__Data for this exercise__
══════════════════════════════
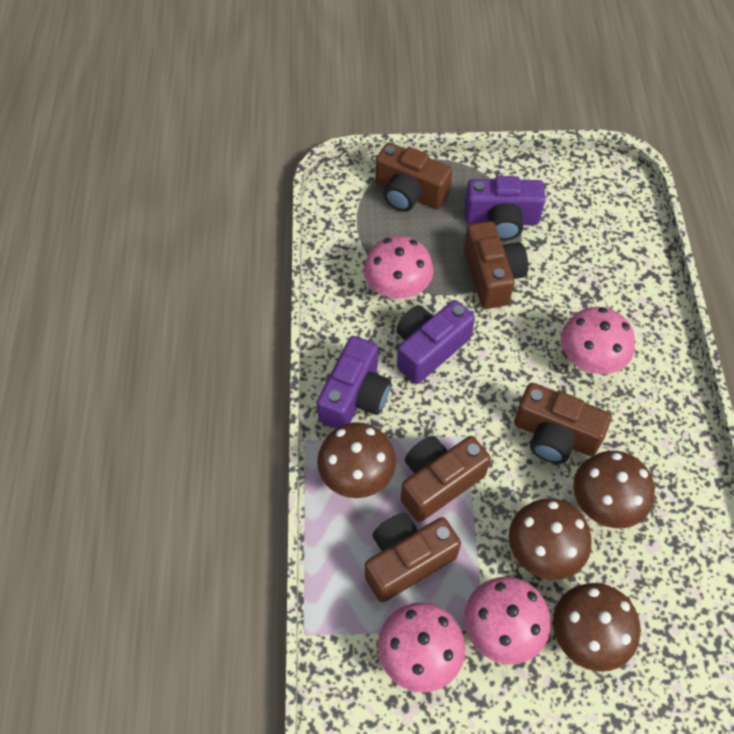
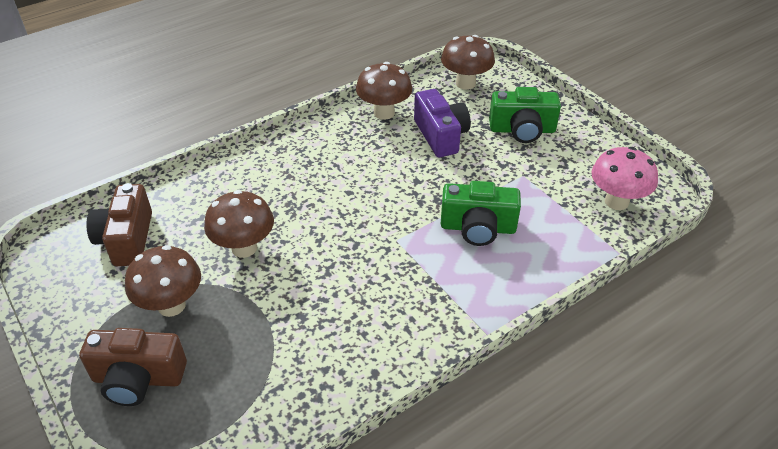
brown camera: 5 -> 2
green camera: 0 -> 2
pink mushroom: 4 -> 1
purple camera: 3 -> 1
══════════════════════════════
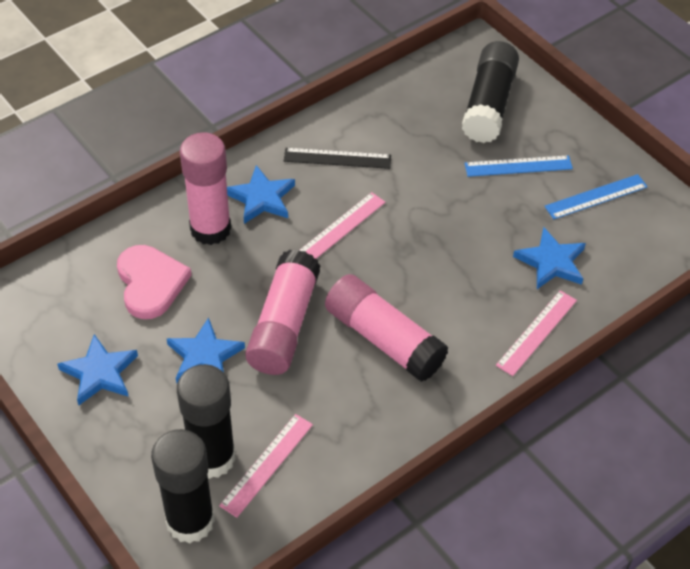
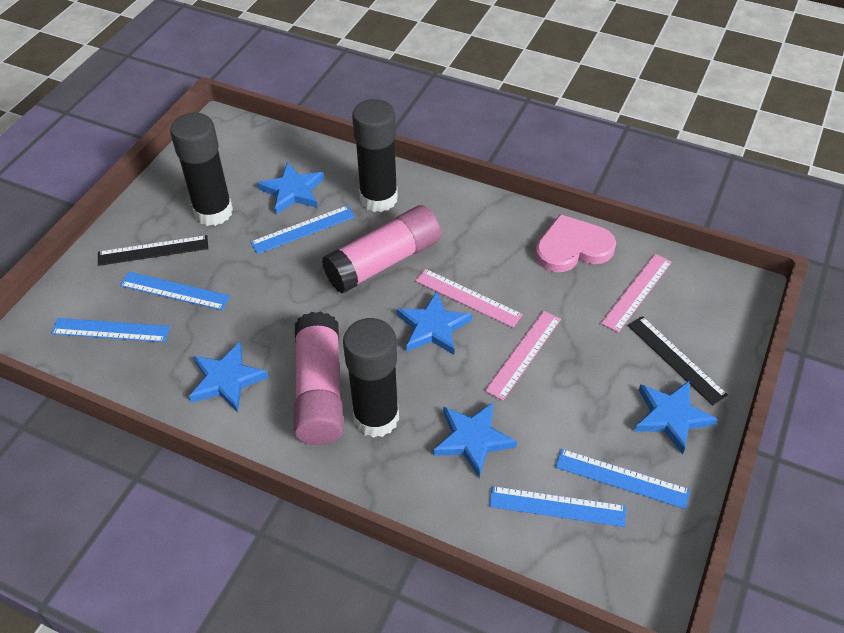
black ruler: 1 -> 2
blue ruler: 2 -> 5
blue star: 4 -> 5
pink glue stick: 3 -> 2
══════════════════════════════
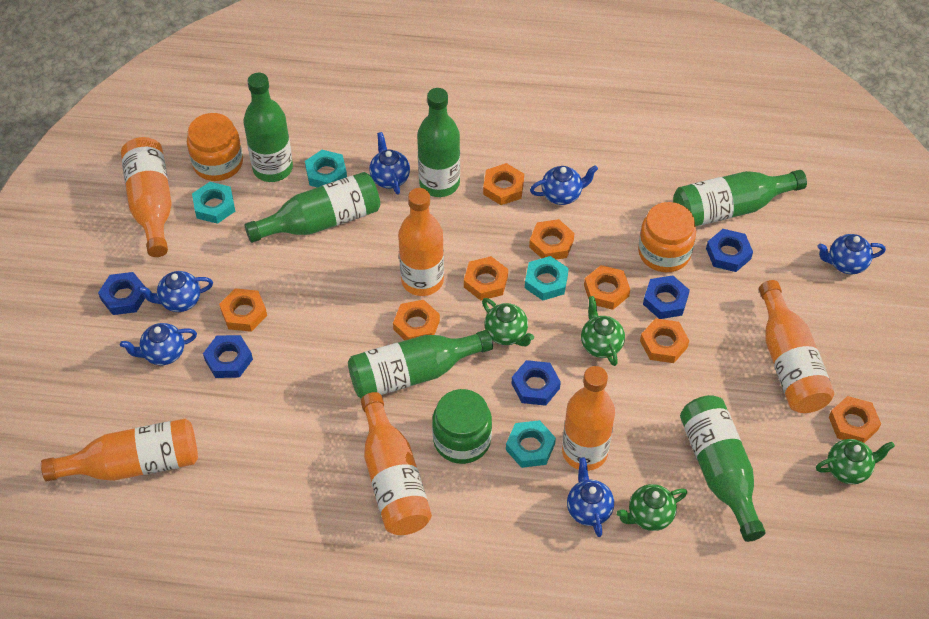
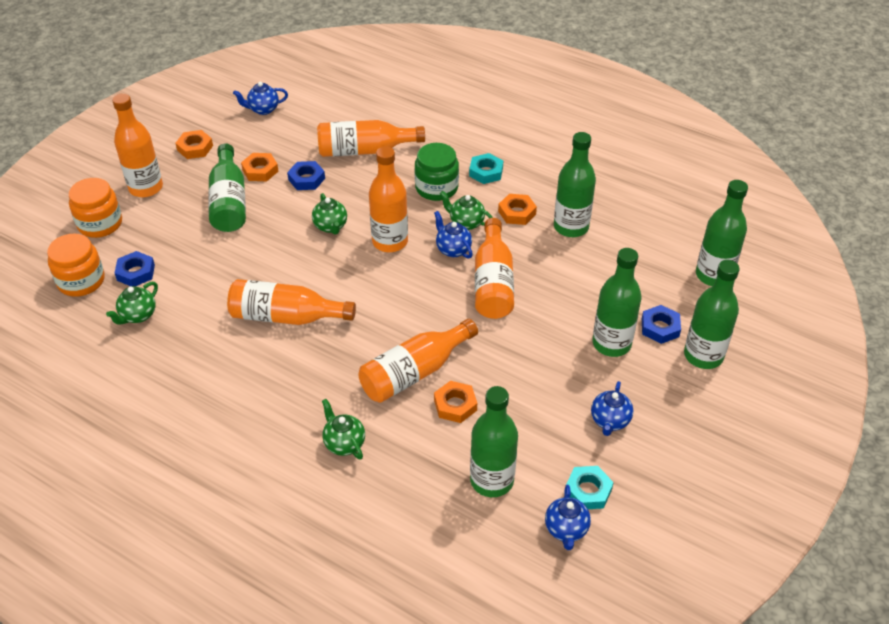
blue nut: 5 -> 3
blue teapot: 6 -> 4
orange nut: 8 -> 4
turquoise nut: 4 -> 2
══════════════════════════════
__Exercise aim__
Taking the entries above, write out exactly each line from the one holding "blue nut: 5 -> 3" to the one holding "turquoise nut: 4 -> 2", both included, and stop there.

__Exercise result__
blue nut: 5 -> 3
blue teapot: 6 -> 4
orange nut: 8 -> 4
turquoise nut: 4 -> 2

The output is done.